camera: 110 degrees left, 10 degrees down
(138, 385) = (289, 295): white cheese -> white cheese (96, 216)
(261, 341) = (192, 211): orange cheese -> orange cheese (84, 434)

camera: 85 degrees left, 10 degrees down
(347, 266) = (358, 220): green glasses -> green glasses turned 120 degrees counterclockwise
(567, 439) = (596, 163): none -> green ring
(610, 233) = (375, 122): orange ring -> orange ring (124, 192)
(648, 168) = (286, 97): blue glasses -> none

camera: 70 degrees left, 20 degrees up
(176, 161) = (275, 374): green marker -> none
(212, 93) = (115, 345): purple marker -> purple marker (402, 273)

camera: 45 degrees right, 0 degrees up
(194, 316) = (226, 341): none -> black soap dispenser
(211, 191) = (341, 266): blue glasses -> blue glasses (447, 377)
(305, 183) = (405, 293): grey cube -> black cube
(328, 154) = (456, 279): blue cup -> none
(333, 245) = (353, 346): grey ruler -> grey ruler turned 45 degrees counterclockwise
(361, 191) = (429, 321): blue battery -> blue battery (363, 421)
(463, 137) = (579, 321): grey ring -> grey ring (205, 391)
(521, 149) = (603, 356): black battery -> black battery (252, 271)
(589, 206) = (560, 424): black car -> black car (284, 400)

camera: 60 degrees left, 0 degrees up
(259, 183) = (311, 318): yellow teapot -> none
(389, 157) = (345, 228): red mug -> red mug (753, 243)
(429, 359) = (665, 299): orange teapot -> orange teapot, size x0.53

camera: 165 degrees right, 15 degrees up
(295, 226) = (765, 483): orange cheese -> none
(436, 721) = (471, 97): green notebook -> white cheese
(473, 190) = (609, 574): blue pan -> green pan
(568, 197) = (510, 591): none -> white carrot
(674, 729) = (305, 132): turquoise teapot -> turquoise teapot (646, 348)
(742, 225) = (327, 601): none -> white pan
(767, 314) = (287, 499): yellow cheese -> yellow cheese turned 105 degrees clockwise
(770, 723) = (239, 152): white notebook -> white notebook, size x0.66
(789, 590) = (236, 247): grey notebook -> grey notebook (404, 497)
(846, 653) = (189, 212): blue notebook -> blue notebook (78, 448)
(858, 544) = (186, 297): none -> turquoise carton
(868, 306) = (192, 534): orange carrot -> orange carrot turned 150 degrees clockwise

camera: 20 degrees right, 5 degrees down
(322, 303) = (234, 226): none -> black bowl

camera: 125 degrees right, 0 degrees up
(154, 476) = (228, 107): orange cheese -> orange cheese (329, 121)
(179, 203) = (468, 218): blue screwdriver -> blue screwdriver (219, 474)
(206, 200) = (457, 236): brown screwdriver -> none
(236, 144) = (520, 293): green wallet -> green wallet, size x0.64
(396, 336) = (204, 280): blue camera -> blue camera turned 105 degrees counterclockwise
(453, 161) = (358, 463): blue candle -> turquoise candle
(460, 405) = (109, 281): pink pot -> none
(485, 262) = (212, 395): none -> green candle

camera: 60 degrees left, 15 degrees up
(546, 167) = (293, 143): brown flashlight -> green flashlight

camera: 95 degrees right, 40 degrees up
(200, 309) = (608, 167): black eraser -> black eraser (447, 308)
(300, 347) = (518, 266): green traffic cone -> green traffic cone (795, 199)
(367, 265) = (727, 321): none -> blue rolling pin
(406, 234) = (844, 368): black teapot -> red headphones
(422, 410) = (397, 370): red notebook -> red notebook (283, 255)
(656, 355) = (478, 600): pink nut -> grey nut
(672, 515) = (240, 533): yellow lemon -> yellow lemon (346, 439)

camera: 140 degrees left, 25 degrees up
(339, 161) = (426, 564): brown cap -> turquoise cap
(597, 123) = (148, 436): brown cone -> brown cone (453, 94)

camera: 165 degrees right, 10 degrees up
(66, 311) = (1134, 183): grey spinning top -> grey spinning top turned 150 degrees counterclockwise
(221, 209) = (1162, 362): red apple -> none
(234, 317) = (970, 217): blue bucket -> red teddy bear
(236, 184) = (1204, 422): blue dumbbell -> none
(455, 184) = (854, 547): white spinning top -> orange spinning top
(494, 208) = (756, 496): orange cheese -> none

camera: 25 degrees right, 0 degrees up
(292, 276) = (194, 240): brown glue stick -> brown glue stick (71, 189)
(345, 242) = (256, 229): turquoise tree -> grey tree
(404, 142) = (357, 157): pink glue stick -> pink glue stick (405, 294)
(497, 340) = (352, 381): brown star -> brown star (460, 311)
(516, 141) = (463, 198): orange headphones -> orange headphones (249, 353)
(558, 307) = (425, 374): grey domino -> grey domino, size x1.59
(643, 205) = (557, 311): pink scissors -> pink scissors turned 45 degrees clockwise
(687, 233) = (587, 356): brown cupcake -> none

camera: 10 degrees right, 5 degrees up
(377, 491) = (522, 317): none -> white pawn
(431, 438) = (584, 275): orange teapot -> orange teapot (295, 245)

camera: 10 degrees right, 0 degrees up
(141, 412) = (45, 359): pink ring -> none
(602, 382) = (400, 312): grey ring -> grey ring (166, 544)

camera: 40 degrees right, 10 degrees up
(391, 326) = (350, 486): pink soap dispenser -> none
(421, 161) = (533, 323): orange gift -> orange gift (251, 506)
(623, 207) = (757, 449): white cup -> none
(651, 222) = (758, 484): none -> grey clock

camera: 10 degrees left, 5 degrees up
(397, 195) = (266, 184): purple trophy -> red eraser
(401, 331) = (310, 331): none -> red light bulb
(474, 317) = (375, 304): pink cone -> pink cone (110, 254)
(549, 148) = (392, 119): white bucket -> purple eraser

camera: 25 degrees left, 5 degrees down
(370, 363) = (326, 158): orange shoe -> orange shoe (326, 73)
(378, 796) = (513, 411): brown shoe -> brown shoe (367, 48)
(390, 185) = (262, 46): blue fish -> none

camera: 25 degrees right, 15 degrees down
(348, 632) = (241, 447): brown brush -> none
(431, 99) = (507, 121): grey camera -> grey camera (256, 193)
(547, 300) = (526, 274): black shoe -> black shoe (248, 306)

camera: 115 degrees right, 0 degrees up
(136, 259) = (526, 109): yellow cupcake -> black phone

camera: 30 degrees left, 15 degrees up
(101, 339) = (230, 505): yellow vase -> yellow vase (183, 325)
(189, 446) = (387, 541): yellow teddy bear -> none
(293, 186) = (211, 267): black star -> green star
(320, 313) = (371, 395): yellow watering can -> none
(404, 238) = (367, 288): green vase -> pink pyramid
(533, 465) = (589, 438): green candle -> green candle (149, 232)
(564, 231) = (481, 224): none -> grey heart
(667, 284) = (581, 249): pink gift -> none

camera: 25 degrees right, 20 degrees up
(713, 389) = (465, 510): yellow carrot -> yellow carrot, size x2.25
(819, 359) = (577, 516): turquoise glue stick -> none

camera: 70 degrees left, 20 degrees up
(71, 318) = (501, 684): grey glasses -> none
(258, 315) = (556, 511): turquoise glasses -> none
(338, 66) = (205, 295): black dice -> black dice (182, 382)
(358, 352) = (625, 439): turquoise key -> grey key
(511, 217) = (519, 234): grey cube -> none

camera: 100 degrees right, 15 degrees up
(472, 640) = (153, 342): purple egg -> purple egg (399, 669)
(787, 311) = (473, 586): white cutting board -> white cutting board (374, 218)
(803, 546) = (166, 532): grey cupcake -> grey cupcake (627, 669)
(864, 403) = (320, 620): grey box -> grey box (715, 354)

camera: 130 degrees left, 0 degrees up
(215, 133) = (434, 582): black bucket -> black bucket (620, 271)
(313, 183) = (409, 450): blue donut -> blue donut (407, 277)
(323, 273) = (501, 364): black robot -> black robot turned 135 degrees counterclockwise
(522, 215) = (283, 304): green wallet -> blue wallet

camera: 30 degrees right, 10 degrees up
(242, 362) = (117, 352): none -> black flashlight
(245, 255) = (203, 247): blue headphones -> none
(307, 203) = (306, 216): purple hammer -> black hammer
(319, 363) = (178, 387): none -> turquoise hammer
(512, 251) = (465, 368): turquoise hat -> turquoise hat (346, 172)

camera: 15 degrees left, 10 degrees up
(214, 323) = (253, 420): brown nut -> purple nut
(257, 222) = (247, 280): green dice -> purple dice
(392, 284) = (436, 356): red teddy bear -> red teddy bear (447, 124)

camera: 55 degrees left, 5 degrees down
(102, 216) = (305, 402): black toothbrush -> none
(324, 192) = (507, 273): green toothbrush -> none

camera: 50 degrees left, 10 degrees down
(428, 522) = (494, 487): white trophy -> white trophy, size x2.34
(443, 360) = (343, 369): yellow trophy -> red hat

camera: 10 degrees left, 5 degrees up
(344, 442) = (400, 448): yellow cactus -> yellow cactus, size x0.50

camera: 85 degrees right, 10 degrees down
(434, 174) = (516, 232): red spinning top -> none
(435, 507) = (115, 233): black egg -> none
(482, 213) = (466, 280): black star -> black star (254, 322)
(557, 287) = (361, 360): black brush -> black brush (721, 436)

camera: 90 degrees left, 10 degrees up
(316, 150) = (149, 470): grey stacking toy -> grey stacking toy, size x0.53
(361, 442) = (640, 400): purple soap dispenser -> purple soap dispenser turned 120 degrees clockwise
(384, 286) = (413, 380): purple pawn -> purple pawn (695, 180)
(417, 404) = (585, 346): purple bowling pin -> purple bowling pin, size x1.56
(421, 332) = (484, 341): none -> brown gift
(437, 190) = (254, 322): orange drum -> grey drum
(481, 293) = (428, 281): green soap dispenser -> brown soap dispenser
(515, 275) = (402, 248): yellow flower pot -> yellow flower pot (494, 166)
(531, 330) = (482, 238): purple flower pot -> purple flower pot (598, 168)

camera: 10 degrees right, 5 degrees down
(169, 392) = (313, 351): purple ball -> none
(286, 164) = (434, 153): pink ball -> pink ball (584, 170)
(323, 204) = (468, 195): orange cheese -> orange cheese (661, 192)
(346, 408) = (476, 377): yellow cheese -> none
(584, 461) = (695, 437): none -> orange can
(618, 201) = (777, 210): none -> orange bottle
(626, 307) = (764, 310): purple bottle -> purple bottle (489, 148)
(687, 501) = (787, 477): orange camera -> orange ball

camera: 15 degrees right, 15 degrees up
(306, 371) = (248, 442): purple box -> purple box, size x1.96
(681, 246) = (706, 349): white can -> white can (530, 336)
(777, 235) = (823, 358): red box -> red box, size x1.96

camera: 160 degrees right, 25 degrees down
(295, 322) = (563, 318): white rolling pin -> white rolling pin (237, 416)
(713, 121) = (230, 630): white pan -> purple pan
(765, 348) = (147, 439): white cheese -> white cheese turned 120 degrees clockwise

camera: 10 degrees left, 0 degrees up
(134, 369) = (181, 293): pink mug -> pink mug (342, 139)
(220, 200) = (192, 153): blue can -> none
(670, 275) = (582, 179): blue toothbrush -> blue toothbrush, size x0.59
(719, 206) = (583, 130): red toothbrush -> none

***

Task details » In the material above, find the line containing "(169, 392) = (313, 351): purple ball -> none" and the line containing "(687, 501) = (787, 477): orange", then write out exactly those two lines and every line between them, and nothing more.

Answer to this exercise »
(169, 392) = (313, 351): purple ball -> none
(286, 164) = (434, 153): pink ball -> pink ball (584, 170)
(323, 204) = (468, 195): orange cheese -> orange cheese (661, 192)
(346, 408) = (476, 377): yellow cheese -> none
(584, 461) = (695, 437): none -> orange can
(618, 201) = (777, 210): none -> orange bottle
(626, 307) = (764, 310): purple bottle -> purple bottle (489, 148)
(687, 501) = (787, 477): orange camera -> orange ball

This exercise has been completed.